GIVEN DATA:
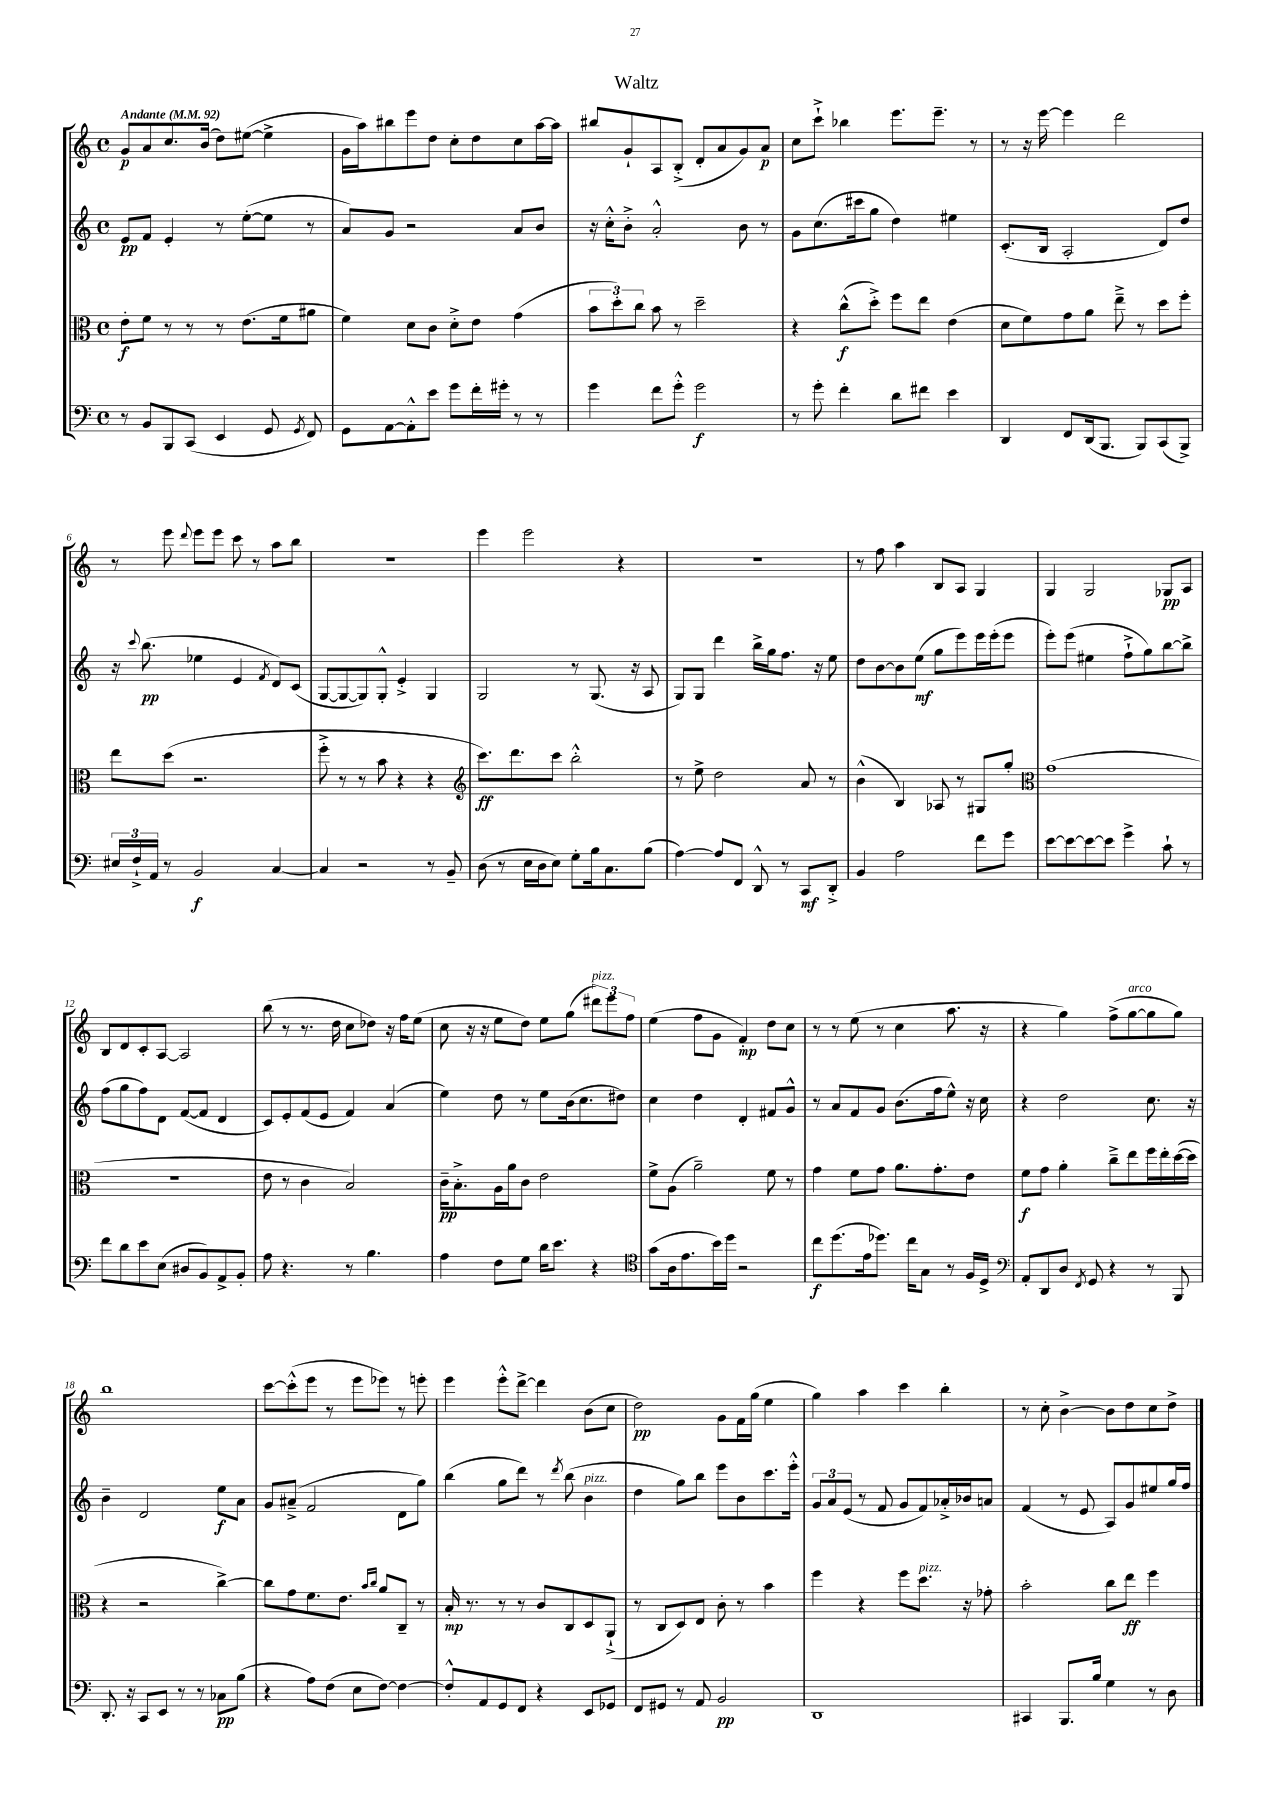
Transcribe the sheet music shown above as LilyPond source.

\header { title = "Waltz" }
<<
\new StaffGroup <<
\new Staff = "s0" {
    \clef treble \key c \major \defaultTimeSignature \time 4/4 \tempo "Andante" 4 = 92
    \autoBeamOff g'8[\p a'8 c''8. b'16]( d''8[) eis''8]~( eis''4-> |
    g'16[ a''16) bis''8 e'''8 d''8] c''8[-. d''8 c''8 a''16~ a''16] |
    bis''8[ g'8-! a8 b8]-.->( d'8[-. a'8 g'8) a'8]\p |
    c''8[ c'''8]-!-> bes''4 e'''8.[ e'''8.]-- r8 |
    r8 r16 e'''16~ e'''4 d'''2 |
    r8 e'''8 \appoggiatura { d'''8 } e'''8[ e'''8] c'''8 r8 a''8[ b''8] |
    r1 |
    e'''4 e'''2 r4 |
    R1 |
    r8 f''8 a''4 b8[ a8] g4 |
    g4 g2 ges8[\pp a8] |
    b8[ d'8 c'8-. a8]~ a2 |
    b''8( r8 r8. d''16 c''8[ des''8]) r16 f''16[ e''8]( |
    c''8 r16 r16 e''8[ d''8]) e''8[ g''8]( \tuplet 3/2 { dis'''8[^\markup { \italic "pizz." }) e'''8 f''8] } |
    e''4( f''8[ g'8] f'4-.\mp) d''8[ c''8] |
    r8 r8 e''8( r8 c''4 a''8. r16 |
    r4 g''4) f''8[->( g''8~^\markup { \italic "arco" } g''8 g''8]) |
    b''1 |
    c'''8[~ c'''8-.-^( e'''8] r8 e'''8[ ees'''8]) r8 e'''8-. |
    e'''4 e'''8[-.-^ d'''8]~-> d'''4 b'8[( c''8] |
    d''2\pp) g'8[ f'16 g''16]( e''4 |
    g''4) a''4 c'''4 b''4-. |
    r8 c''8-. b'4~-> b'8[ d''8 c''8 d''8]-> \bar "|." |
}
\new Staff = "s1" {
    \clef treble \key c \major \defaultTimeSignature \time 4/4
    \autoBeamOff e'8[\pp f'8] e'4-. r8 e''8[~-.( e''8] r8 |
    a'8[) g'8] r2 a'8[ b'8] |
    r16 c''16[-.-^ b'8]-.-> a'2-.-^ b'8 r8 |
    g'8[ c''8.( cis'''16 g''8] d''4) eis''4 |
    c'8.[-.( b16] a2-. d'8[) d''8] |
    r16 \appoggiatura { c'''8 } b''8.\pp( ees''4 e'4 \acciaccatura { f'8 } d'8[) c'8]( |
    g8[~ g8~ g8) g8]-.-^ e'4-.-> g4 |
    g2 r8 g8.( r16 a8 |
    g8[) g8] d'''4 b''16[-> g''16 f''8.] r16 e''8 |
    d''8[ b'8~ b'8 e''8]\mf( g''8[ e'''8) e'''16 e'''16-.( e'''8] |
    e'''8[-.) e'''8]( eis''4 f''8[-!-> g''8) b''8~ b''8]-> |
    f''8[( g''8 f''8) d'8] f'8[~( f'8] d'4 |
    c'8[) e'8-. f'8( e'8] f'4) a'4( |
    e''4) d''8 r8 e''8[ b'16( c''8. dis''8]) |
    c''4 d''4 d'4-. fis'8[ g'8]-^ |
    r8 a'8[ f'8 g'8] b'8.[( f''16 e''8]-^) r16 c''16 |
    r4 d''2 c''8. r16 |
    b'4-- d'2 e''8[\f a'8] |
    g'8[ ais'8]--->( f'2 d'8[ g''8]) |
    b''4( g''8[ d'''8]) r8 \acciaccatura { d'''8 } b''8( b'4^\markup { \italic "pizz." } |
    d''4 g''8[) b''8] e'''8[ b'8 c'''8. e'''16]-.-^ |
    \tuplet 3/2 { g'8[ a'8 e'8]( } r8 f'8 g'8[ f'8) aes'16-.-> bes'16 a'8] |
    f'4( r8 e'8 a8[) g'8 eis''8 g''16 f''16] \bar "|." |
}
\new Staff = "s2" {
    \clef alto \key c \major \defaultTimeSignature \time 4/4
    \autoBeamOff e'8[-.\f f'8] r8 r8 r8 e'8.[( f'16 ais'8] |
    f'4) d'8[ c'8] d'8[-.-> e'8] g'4( |
    \tuplet 3/2 { b'8[ d''8-.) c''8] } b'8 r8 d''2-- |
    r4 c''8[-^\f( d''8]-.->) f''8[ e''8] e'4( |
    d'8[ f'8) g'8 a'8] e''8---> r8 d''8[ f''8]-. |
    e''8[ d''8]( r2. |
    f''8-.-> r8 r8 b'8 r4 r4 |
    \clef treble c'''8.[\ff) d'''8. c'''8] b''2-.-^ |
    r8 e''8-> d''2 a'8 r8 |
    b'4-^( b4) aes8 r8 gis8[ g''8]-. |
    \clef alto g'1( |
    R1 |
    e'8 r8 c'4 b2) |
    c'16[--\pp b8.-.-> a16 a'16 c'8] e'2 |
    f'8[-> a8]( a'2--) f'8 r8 |
    g'4 f'8[ g'8] a'8.[ g'8.-. e'8] |
    f'8[\f g'8] a'4-. c''8[---> e''8 f''16 e''16-. d''16~( d''16] |
    r4 r2 c''4~->) |
    c''8[ g'8 f'8. e'8.] \grace { b'16[ c''16] } a'8[ c8]-- r8 |
    b16-.\mp r8. r8 r8 c'8[ c8 d8 a,8]-!->( |
    r8 c8[ d8) e8] c'8-. r8 b'4 |
    f''4 r4 f''8[ d''8.]^\markup { \italic "pizz." } r16 ges'8-. |
    b'2-. c''8[ e''8]\ff f''4 \bar "|." |
}
\new Staff = "s3" {
    \clef bass \key c \major \defaultTimeSignature \time 4/4
    \autoBeamOff r8 b,8[ b,,8 c,8]( e,4 g,8 \acciaccatura { g,8 } f,8) |
    g,8[ a,8~ a,8-.-^ e'8] g'8[ f'16-. gis'16]-. r8 r8 |
    g'4 f'8[ g'8]-.-^ g'2\f |
    r8 g'8-. f'4-. d'8[ fis'8] e'4 |
    d,4 f,8[ d,16( b,,8.] b,,8[) c,8( b,,8]->) |
    \tuplet 3/2 { eis16[ f16-!-> a,16] } r8 b,2\f c4~ |
    c4 r2 r8 b,8-- |
    d8( r8 e16[ d16 e8]) g8[-. b16 c8. b8]( |
    a4~) a8[ f,8] d,8-^ r8 c,8[\mf d,8]-.-> |
    b,4 a2 f'8[ g'8] |
    e'8[~ e'8~ e'8~ e'8] g'4-> c'8-! r8 |
    f'8[ d'8 e'8 e8]( dis8[ b,8) a,8-> b,8]-. |
    a8 r4. r8 b4. |
    a4 f8[ g8] d'16[ e'8.] r4 |
    \clef tenor g'8[( a16 e'8. b'16) d''16] r2 |
    c''8[\f d''8.( e'16 des''8.]) c''16[ g8] r8 f16[ d16]-> |
    \clef bass a,8[-. d,8 d8] \acciaccatura { f,8 } g,8 r4 r8 b,,8 |
    d,8.-. r16 c,8[ e,8] r8 r8 ces8[\pp b8]( |
    r4 a8[) f8]( e8[ f8]~) f4~ |
    f8[-.-^ a,8 g,8 f,8] r4 e,8[ ges,8] |
    f,8[ gis,8] r8 a,8 b,2\pp |
    d,1 |
    cis,4 b,,8.[ b16] g4 r8 d8 \bar "|." |
}
>>
>>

INSTRUCTION: Report how many lines of the material contain the string "clef", counting only matches in the same letter case, and give the number alone.

CORRECT RESPONSE: 8